--- START ---
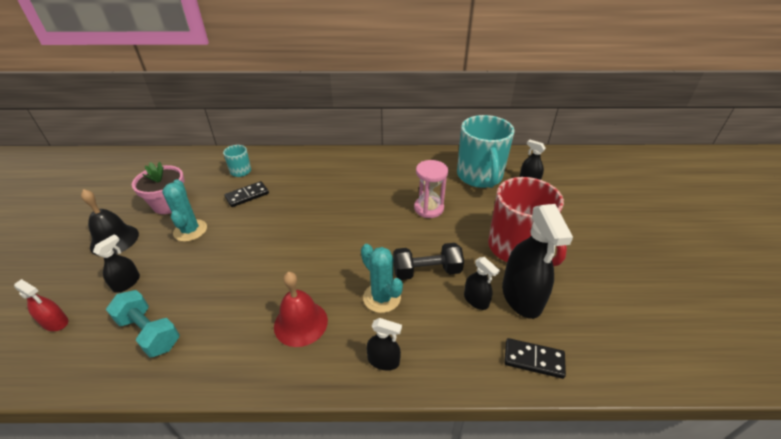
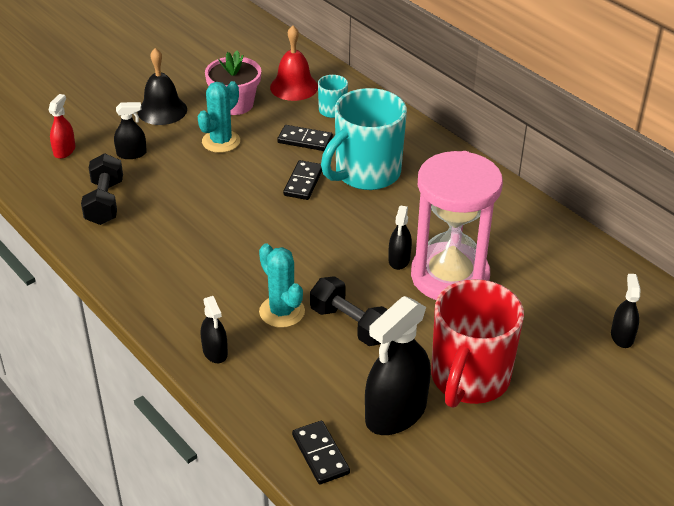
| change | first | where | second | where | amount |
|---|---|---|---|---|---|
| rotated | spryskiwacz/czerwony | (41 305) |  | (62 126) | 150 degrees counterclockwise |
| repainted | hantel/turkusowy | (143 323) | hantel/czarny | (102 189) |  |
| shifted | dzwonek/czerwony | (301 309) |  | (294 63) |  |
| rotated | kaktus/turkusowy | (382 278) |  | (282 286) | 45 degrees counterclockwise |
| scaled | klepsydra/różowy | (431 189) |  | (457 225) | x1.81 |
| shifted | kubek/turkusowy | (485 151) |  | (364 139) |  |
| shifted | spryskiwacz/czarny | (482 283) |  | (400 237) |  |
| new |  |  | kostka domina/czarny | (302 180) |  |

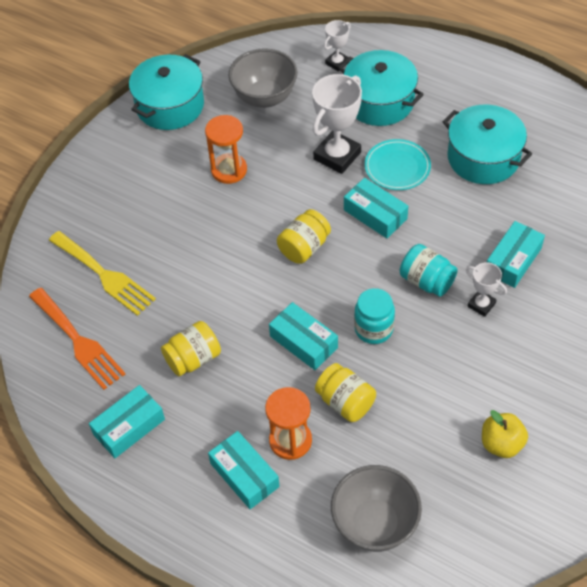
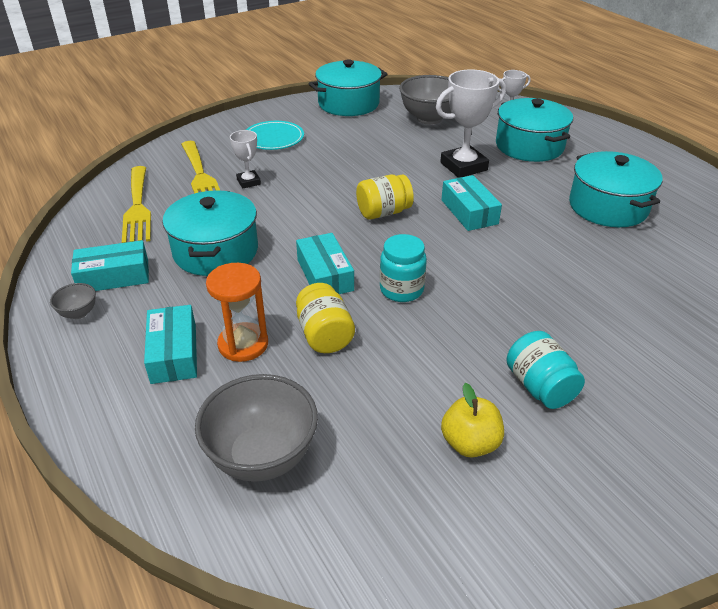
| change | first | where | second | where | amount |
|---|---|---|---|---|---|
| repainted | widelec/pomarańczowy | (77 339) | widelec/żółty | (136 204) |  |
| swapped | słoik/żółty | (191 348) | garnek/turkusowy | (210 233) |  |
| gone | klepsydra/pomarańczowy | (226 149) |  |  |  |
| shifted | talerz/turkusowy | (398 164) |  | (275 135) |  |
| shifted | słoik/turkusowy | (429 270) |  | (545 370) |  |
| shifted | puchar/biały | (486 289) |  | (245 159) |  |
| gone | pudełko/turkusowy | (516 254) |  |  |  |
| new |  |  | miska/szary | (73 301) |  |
--- END ---
• _Task to complete_:
All lines above that include the word "rotated" must be copied into the answer.

• _Task answer_:
| rotated | spryskiwacz/czerwony | (41 305) |  | (62 126) | 150 degrees counterclockwise |
| rotated | kaktus/turkusowy | (382 278) |  | (282 286) | 45 degrees counterclockwise |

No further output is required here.